Given the entries that follow, write out exactly the lines starting at the one containing "(691, 214) = (759, 318): grey spool -> none" and ending at the one containing "camera: 50 degrees right, 5 degrees down", both ends included, and only those.

Dataset items:

##############################

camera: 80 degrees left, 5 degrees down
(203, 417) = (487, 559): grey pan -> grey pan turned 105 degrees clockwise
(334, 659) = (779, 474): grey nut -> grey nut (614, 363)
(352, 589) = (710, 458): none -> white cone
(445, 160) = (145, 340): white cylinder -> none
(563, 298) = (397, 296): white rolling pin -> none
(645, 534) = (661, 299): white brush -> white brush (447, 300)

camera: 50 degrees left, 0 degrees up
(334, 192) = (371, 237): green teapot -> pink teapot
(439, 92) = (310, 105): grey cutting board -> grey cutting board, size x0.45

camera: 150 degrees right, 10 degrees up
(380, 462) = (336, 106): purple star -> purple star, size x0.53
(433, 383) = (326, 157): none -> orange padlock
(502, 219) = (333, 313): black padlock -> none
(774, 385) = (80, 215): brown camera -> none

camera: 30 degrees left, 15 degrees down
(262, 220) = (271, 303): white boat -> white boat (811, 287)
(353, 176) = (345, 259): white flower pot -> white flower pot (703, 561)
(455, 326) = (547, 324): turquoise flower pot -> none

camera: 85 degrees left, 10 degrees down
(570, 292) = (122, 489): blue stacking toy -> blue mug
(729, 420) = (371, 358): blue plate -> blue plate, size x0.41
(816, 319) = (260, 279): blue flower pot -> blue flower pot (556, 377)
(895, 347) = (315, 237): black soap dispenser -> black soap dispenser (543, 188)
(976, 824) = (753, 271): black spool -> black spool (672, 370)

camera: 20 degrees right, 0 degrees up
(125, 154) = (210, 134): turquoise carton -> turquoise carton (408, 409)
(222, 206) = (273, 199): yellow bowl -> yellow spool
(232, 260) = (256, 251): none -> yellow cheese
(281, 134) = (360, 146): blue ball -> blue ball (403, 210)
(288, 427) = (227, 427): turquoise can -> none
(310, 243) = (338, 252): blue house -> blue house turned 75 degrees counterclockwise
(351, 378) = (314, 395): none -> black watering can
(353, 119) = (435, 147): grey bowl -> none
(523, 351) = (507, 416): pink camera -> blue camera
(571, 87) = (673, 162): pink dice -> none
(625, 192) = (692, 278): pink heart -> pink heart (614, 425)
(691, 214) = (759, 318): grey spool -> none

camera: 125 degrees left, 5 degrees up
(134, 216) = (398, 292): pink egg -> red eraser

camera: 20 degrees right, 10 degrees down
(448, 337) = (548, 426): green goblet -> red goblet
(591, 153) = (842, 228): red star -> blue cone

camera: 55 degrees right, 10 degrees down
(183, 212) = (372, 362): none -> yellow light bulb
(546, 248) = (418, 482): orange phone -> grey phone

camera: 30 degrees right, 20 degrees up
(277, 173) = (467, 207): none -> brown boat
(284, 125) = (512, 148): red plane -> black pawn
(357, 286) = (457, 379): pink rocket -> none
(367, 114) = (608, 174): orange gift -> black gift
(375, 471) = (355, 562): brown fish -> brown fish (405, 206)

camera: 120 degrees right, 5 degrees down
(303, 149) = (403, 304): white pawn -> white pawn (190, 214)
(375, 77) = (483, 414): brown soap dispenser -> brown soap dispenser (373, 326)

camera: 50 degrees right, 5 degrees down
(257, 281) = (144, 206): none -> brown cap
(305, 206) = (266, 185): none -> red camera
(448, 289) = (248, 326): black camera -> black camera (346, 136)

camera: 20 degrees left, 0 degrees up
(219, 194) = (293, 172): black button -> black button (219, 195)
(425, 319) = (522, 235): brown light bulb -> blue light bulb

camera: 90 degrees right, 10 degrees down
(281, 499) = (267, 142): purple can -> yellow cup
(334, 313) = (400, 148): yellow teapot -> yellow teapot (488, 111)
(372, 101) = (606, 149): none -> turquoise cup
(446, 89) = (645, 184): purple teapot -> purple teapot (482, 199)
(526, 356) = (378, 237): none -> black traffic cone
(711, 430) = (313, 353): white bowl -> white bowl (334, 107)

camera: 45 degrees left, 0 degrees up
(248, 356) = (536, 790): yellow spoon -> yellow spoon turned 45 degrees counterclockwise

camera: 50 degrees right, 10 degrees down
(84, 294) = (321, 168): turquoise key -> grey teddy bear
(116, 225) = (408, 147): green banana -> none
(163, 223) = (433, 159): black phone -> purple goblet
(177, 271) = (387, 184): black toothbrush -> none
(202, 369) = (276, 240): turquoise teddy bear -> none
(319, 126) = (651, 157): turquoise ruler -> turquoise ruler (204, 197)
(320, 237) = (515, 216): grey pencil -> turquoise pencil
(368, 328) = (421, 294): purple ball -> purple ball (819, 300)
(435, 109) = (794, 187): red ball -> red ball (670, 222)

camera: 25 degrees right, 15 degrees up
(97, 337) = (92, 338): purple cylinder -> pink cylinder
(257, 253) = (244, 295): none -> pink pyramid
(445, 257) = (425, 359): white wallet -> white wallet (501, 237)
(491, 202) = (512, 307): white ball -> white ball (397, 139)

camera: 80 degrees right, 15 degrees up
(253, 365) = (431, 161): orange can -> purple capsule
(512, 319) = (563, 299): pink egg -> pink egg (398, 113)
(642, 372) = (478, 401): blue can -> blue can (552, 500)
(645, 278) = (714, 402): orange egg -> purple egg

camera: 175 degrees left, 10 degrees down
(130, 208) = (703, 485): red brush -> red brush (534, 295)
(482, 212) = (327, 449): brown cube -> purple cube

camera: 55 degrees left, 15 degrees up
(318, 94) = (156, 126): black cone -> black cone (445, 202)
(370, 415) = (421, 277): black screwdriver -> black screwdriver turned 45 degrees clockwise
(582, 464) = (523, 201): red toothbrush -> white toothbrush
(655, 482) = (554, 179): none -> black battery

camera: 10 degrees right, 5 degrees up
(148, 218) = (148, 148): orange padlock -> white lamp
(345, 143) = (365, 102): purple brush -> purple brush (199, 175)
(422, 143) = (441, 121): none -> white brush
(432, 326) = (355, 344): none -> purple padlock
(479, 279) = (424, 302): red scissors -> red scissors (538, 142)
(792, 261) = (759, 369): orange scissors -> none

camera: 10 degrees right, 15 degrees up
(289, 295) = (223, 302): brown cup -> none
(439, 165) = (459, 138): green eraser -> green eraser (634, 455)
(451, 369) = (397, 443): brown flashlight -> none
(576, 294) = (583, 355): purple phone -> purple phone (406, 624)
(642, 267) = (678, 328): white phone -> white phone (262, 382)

##############################

Answer space:
(691, 214) = (759, 318): grey spool -> none

camera: 125 degrees left, 5 degrees up
(134, 216) = (398, 292): pink egg -> red eraser

camera: 20 degrees right, 10 degrees down
(448, 337) = (548, 426): green goblet -> red goblet
(591, 153) = (842, 228): red star -> blue cone

camera: 55 degrees right, 10 degrees down
(183, 212) = (372, 362): none -> yellow light bulb
(546, 248) = (418, 482): orange phone -> grey phone

camera: 30 degrees right, 20 degrees up
(277, 173) = (467, 207): none -> brown boat
(284, 125) = (512, 148): red plane -> black pawn
(357, 286) = (457, 379): pink rocket -> none
(367, 114) = (608, 174): orange gift -> black gift
(375, 471) = (355, 562): brown fish -> brown fish (405, 206)

camera: 120 degrees right, 5 degrees down
(303, 149) = (403, 304): white pawn -> white pawn (190, 214)
(375, 77) = (483, 414): brown soap dispenser -> brown soap dispenser (373, 326)

camera: 50 degrees right, 5 degrees down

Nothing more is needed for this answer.